**WORK ORDER:**
Pick out all lines with the word "brick" from the records that follow.

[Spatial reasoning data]
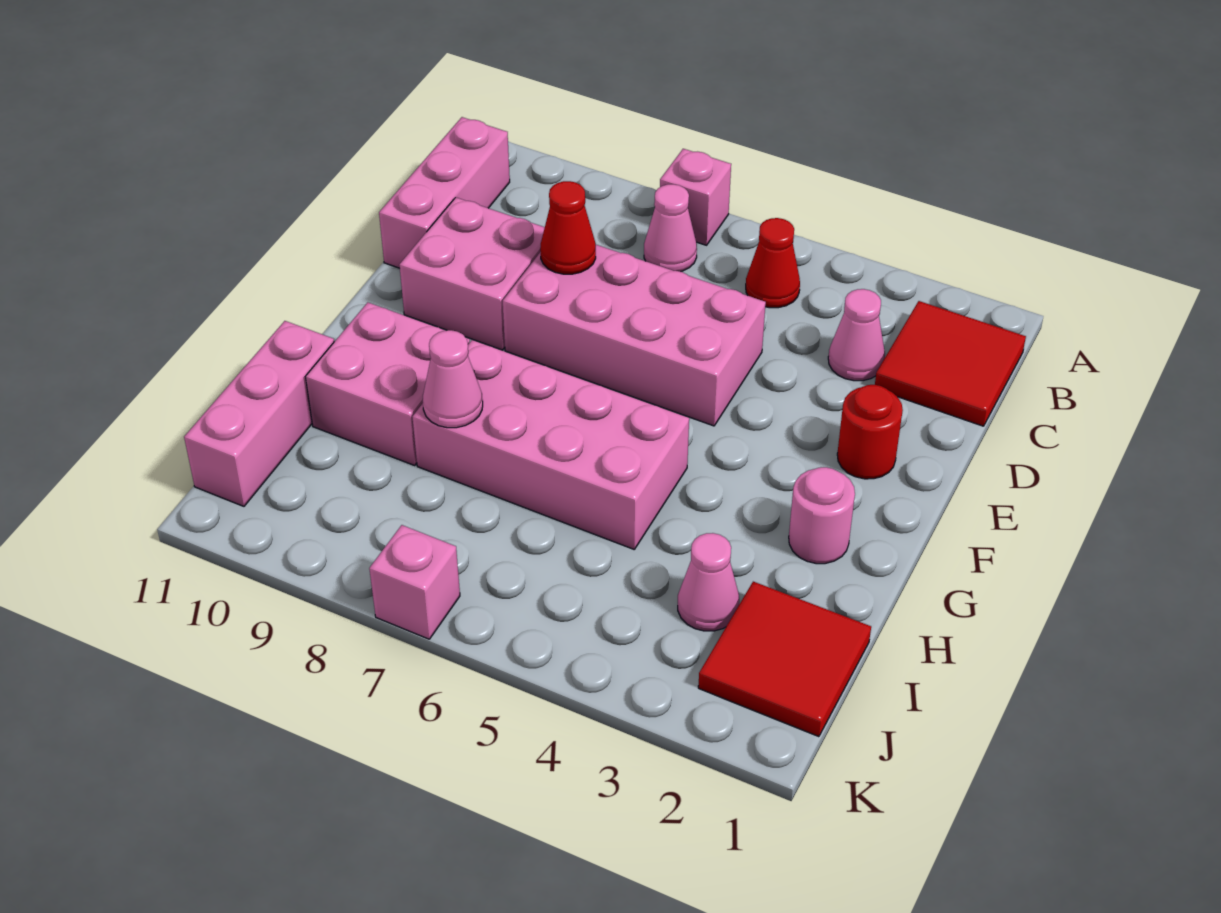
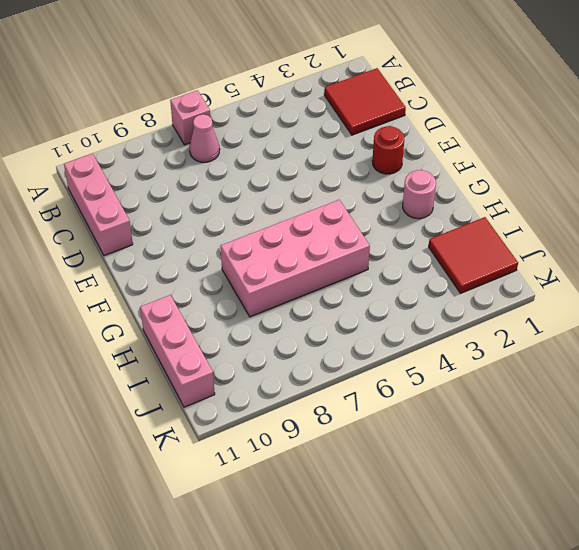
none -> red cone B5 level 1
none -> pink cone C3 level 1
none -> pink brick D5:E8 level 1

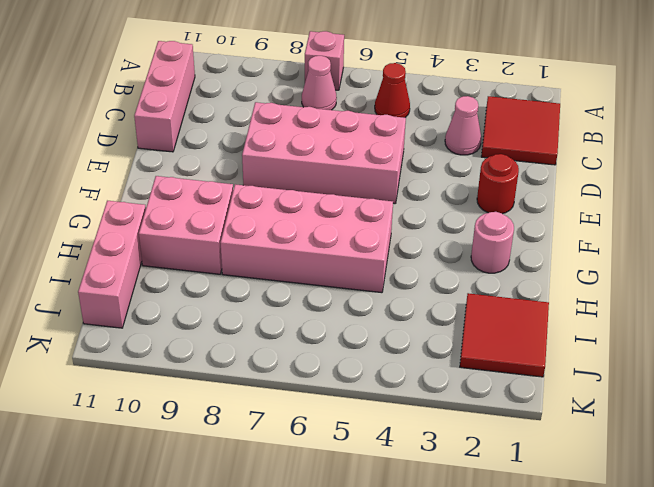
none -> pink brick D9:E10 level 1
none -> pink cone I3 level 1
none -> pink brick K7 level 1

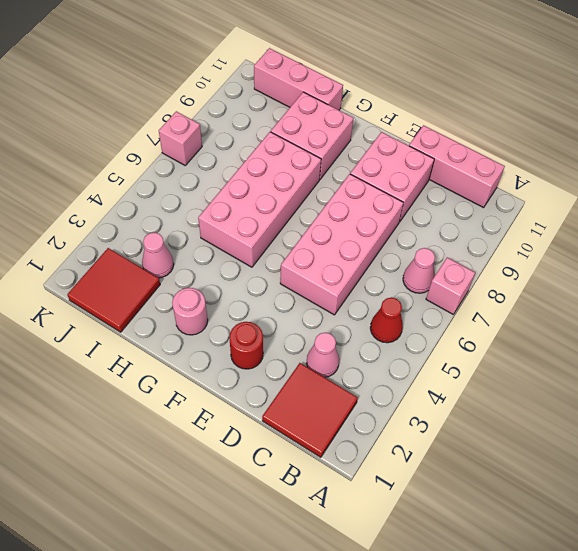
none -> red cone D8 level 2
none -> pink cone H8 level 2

**RESPONSE FOR THIS EXERCISE:**
none -> pink brick D5:E8 level 1
none -> pink brick D9:E10 level 1
none -> pink brick K7 level 1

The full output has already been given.